DATA SUPPLIED:
::::::::

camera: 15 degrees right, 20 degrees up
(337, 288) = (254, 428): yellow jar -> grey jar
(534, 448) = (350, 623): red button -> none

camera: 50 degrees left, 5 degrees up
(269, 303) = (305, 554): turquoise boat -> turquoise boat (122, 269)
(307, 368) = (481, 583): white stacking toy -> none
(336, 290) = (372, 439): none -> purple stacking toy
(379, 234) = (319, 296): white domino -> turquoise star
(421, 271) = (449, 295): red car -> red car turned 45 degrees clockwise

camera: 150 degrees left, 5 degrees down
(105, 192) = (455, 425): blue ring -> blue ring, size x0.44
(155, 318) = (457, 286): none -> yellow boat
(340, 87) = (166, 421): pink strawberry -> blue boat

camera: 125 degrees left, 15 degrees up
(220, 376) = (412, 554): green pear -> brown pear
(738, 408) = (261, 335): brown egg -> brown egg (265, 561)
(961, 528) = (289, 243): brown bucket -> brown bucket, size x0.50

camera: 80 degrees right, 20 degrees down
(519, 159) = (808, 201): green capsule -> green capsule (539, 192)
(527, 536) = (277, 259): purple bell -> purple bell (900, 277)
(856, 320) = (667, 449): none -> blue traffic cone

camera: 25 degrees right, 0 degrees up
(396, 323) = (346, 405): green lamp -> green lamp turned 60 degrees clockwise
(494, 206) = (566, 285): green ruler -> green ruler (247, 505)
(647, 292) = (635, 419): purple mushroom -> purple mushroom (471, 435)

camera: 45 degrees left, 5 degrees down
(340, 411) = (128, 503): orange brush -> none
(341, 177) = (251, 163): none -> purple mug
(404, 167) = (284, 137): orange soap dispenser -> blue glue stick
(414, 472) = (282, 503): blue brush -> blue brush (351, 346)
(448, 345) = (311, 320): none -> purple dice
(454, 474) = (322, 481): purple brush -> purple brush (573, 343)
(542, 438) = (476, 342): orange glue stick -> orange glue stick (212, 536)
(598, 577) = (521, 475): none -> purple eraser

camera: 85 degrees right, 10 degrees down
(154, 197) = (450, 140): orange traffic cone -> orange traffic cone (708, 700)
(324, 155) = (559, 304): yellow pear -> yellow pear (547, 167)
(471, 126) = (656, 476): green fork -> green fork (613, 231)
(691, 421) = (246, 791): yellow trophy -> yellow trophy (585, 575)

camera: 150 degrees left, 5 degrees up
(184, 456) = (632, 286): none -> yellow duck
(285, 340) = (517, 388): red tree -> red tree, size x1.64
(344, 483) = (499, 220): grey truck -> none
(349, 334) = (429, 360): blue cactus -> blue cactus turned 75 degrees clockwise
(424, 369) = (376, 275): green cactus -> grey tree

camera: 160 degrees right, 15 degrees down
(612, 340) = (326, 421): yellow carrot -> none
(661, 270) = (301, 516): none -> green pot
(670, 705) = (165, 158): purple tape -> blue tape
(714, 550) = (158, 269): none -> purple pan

::::::::

Every line between the one that contains "(691, 421) = (246, 791): yellow" and the last line of the listing, both included, should be retyped exactly, with nothing else added.

ANSWER FOR THE TASK:
(691, 421) = (246, 791): yellow trophy -> yellow trophy (585, 575)

camera: 150 degrees left, 5 degrees up
(184, 456) = (632, 286): none -> yellow duck
(285, 340) = (517, 388): red tree -> red tree, size x1.64
(344, 483) = (499, 220): grey truck -> none
(349, 334) = (429, 360): blue cactus -> blue cactus turned 75 degrees clockwise
(424, 369) = (376, 275): green cactus -> grey tree

camera: 160 degrees right, 15 degrees down
(612, 340) = (326, 421): yellow carrot -> none
(661, 270) = (301, 516): none -> green pot
(670, 705) = (165, 158): purple tape -> blue tape
(714, 550) = (158, 269): none -> purple pan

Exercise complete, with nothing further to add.